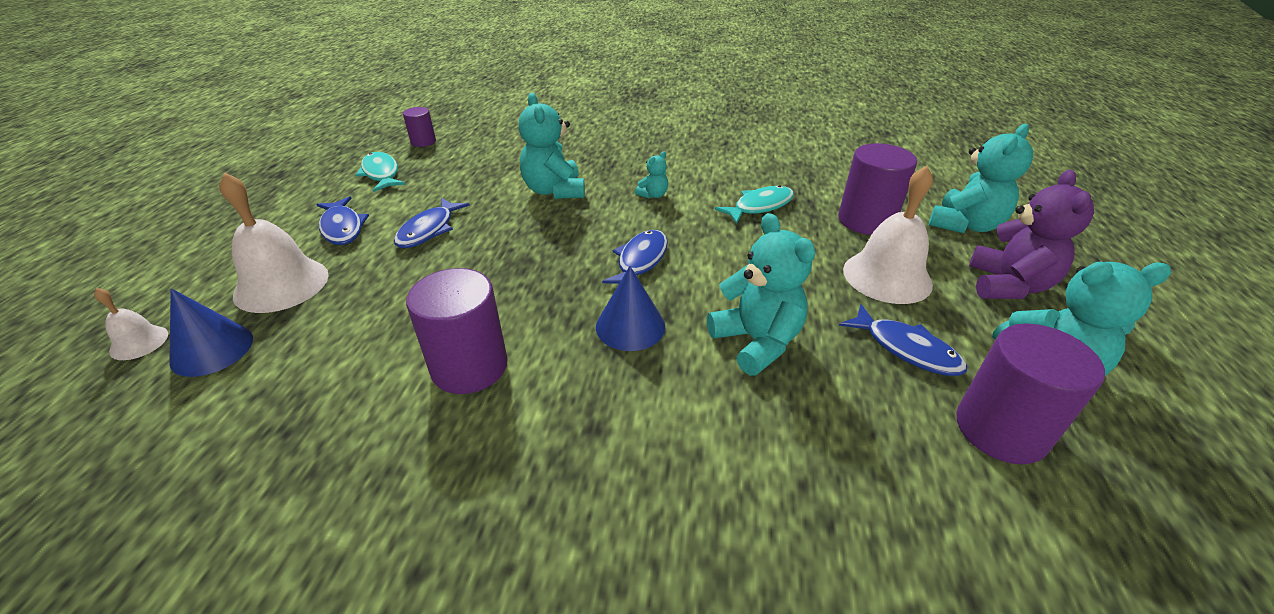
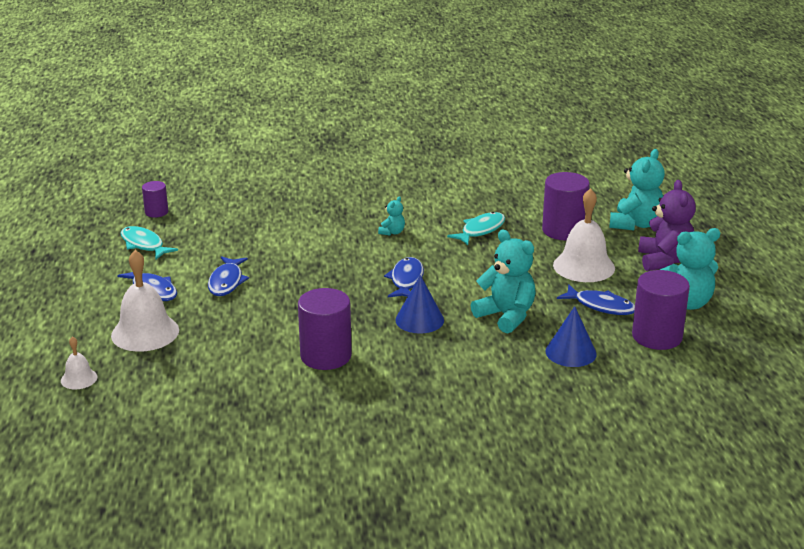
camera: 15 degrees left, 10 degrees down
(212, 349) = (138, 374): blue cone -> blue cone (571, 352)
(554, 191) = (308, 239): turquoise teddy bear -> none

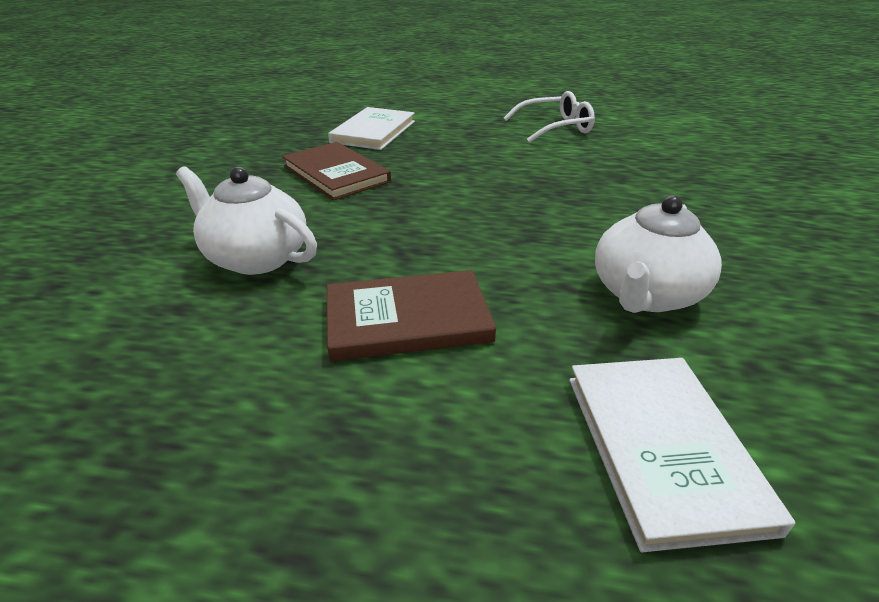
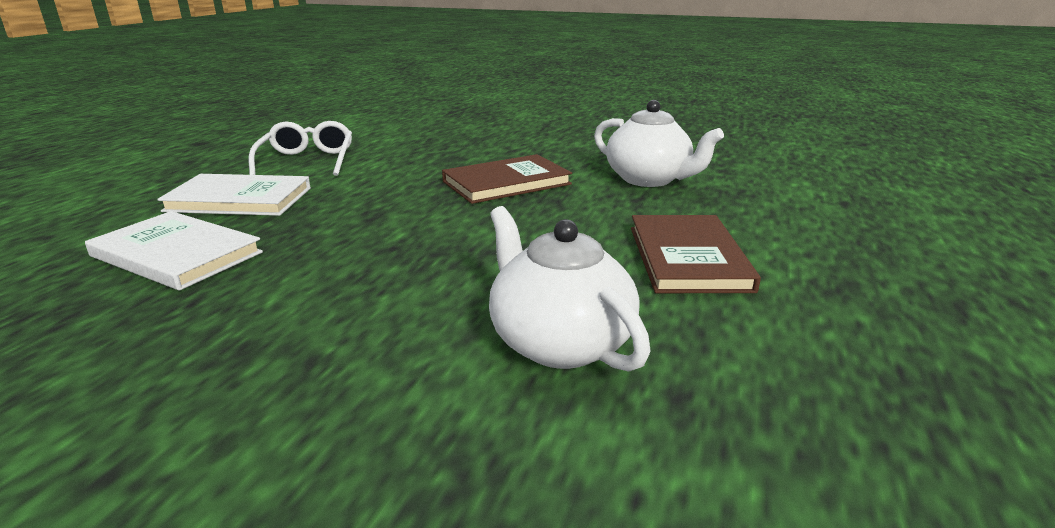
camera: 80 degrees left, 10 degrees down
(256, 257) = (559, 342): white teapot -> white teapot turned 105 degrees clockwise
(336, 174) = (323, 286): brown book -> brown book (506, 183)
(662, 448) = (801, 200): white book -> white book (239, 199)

__Problem description__:
Return the lines exactly as they stand, from the start of the entries through the line holding "camera: 80 degrees left, 10 degrees down"; omit the pictures.

__Your response__:
camera: 15 degrees left, 10 degrees down
(212, 349) = (138, 374): blue cone -> blue cone (571, 352)
(554, 191) = (308, 239): turquoise teddy bear -> none

camera: 80 degrees left, 10 degrees down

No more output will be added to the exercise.